• What to work on:
Copy nothing but the text: repeat each entry exactly and drop the images.

• Task data:

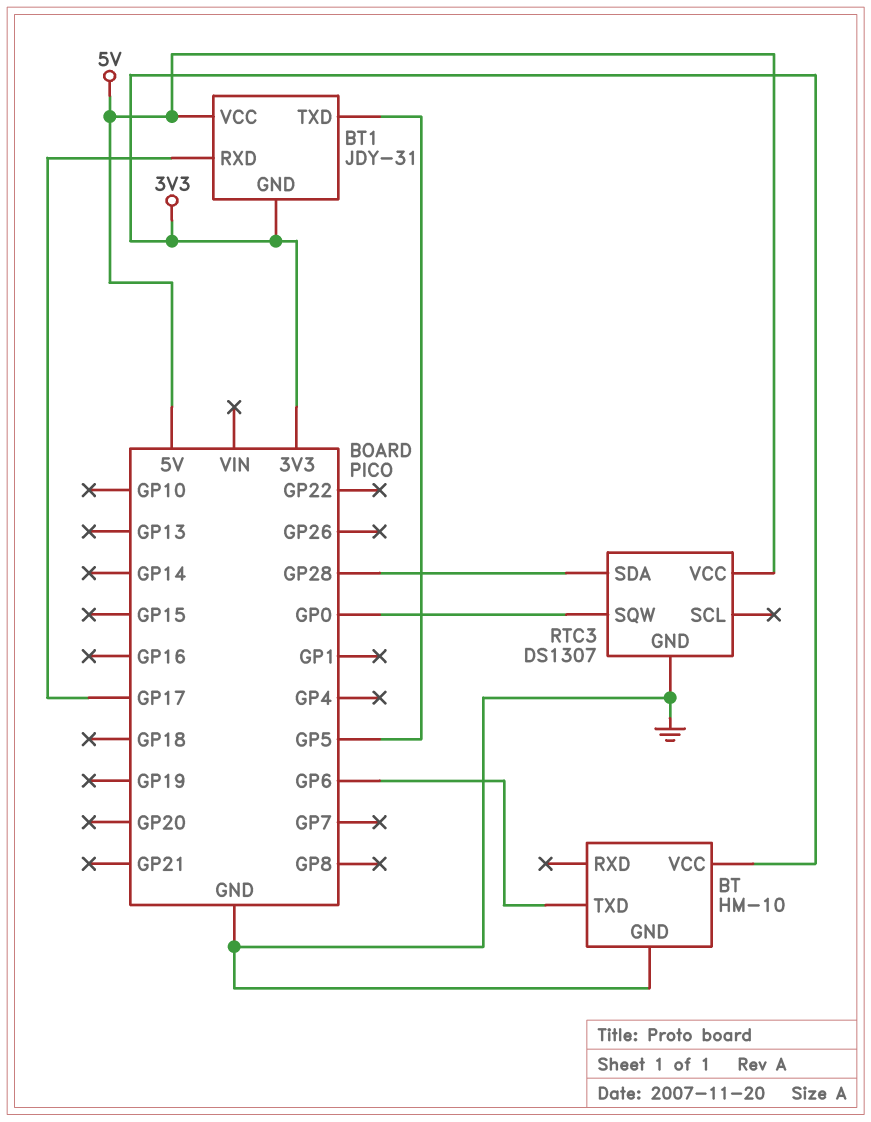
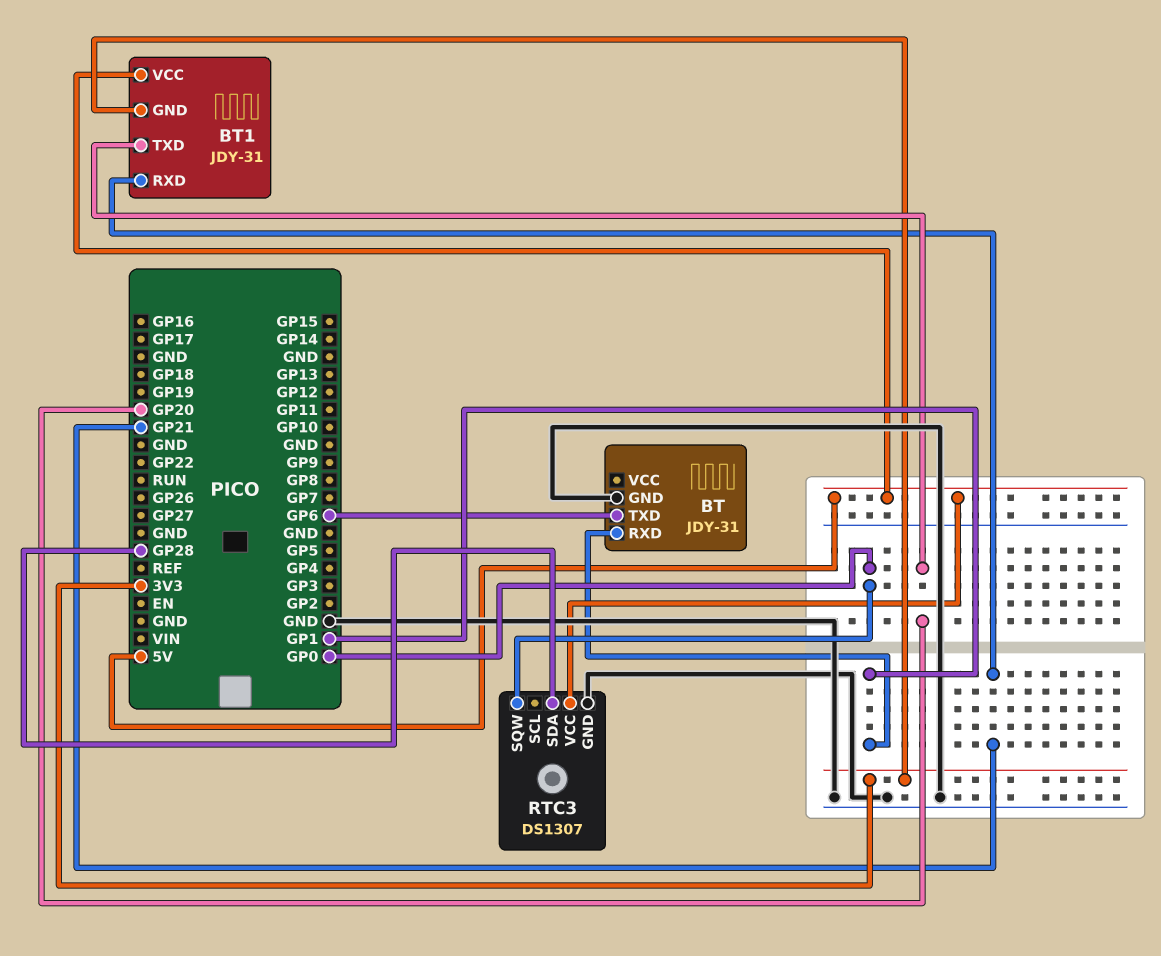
BT: HM-10 -> JDY-31
BT pin RXD: none -> GP1
BT pin VCC: 3V3 -> none
BT1 pin RXD: GP17 -> GP21
BT1 pin TXD: GP5 -> GP20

• Problem solution:
BT: HM-10 -> JDY-31
BT pin RXD: none -> GP1
BT pin VCC: 3V3 -> none
BT1 pin RXD: GP17 -> GP21
BT1 pin TXD: GP5 -> GP20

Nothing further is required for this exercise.